Problem statement:
Everything in the data below is left aside except the lines from the one containing "C2: 2.2uF (plus" through the one containing "U2 pin UD-: DM -> TX"; repeat those exactly.

Source information:
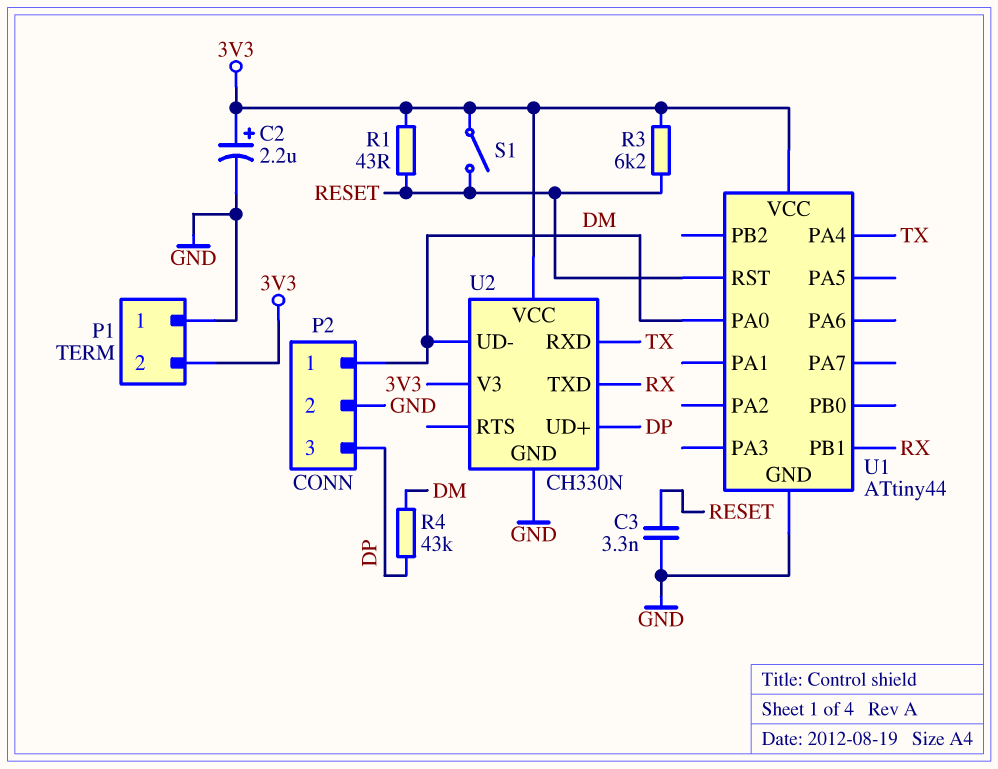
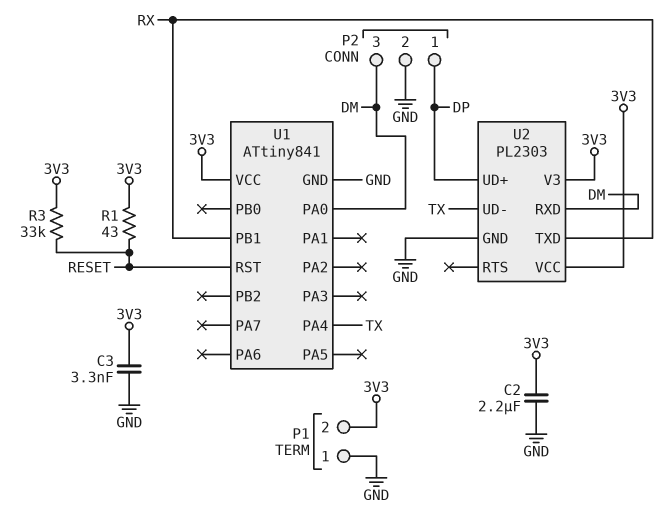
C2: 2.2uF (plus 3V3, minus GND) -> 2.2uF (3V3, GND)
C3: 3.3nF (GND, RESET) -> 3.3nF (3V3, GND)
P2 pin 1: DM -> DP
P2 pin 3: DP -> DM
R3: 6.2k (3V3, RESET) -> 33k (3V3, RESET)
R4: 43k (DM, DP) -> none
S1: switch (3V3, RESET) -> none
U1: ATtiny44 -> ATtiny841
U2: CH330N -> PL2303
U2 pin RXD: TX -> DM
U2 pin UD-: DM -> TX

* * *

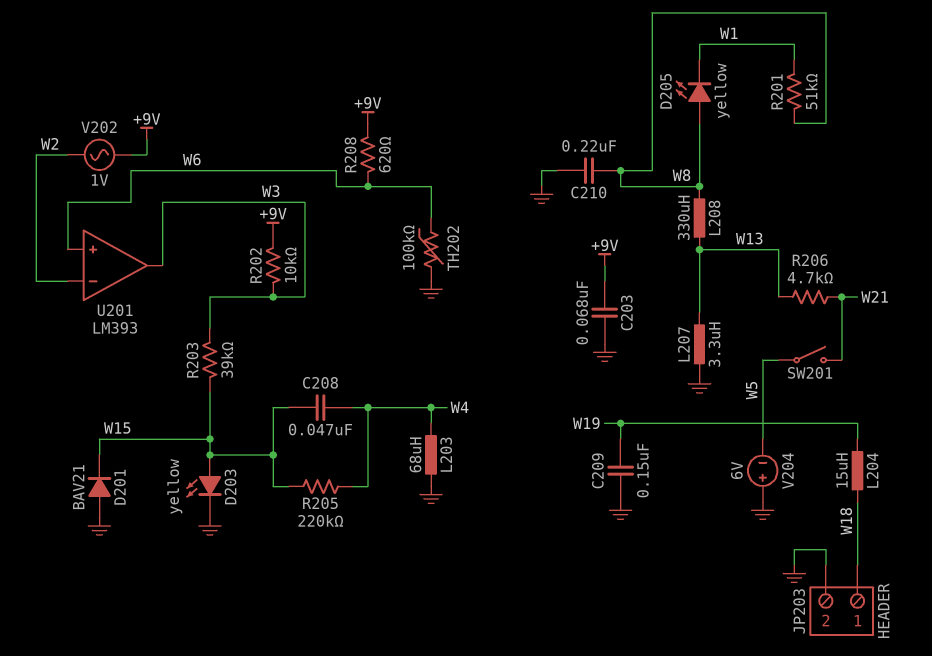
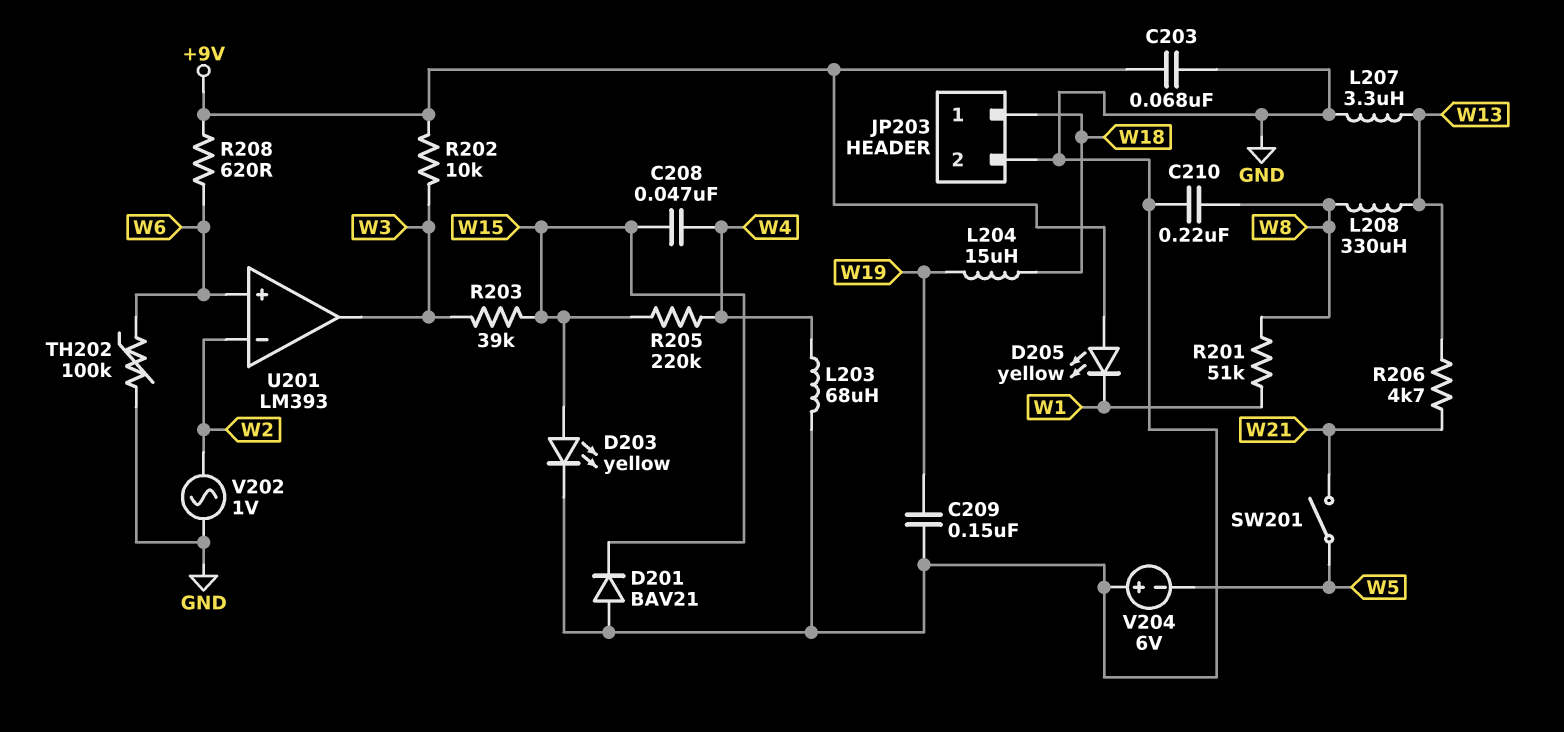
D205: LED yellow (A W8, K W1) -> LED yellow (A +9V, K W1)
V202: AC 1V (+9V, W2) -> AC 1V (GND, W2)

Response area:
C2: 2.2uF (plus 3V3, minus GND) -> 2.2uF (3V3, GND)
C3: 3.3nF (GND, RESET) -> 3.3nF (3V3, GND)
P2 pin 1: DM -> DP
P2 pin 3: DP -> DM
R3: 6.2k (3V3, RESET) -> 33k (3V3, RESET)
R4: 43k (DM, DP) -> none
S1: switch (3V3, RESET) -> none
U1: ATtiny44 -> ATtiny841
U2: CH330N -> PL2303
U2 pin RXD: TX -> DM
U2 pin UD-: DM -> TX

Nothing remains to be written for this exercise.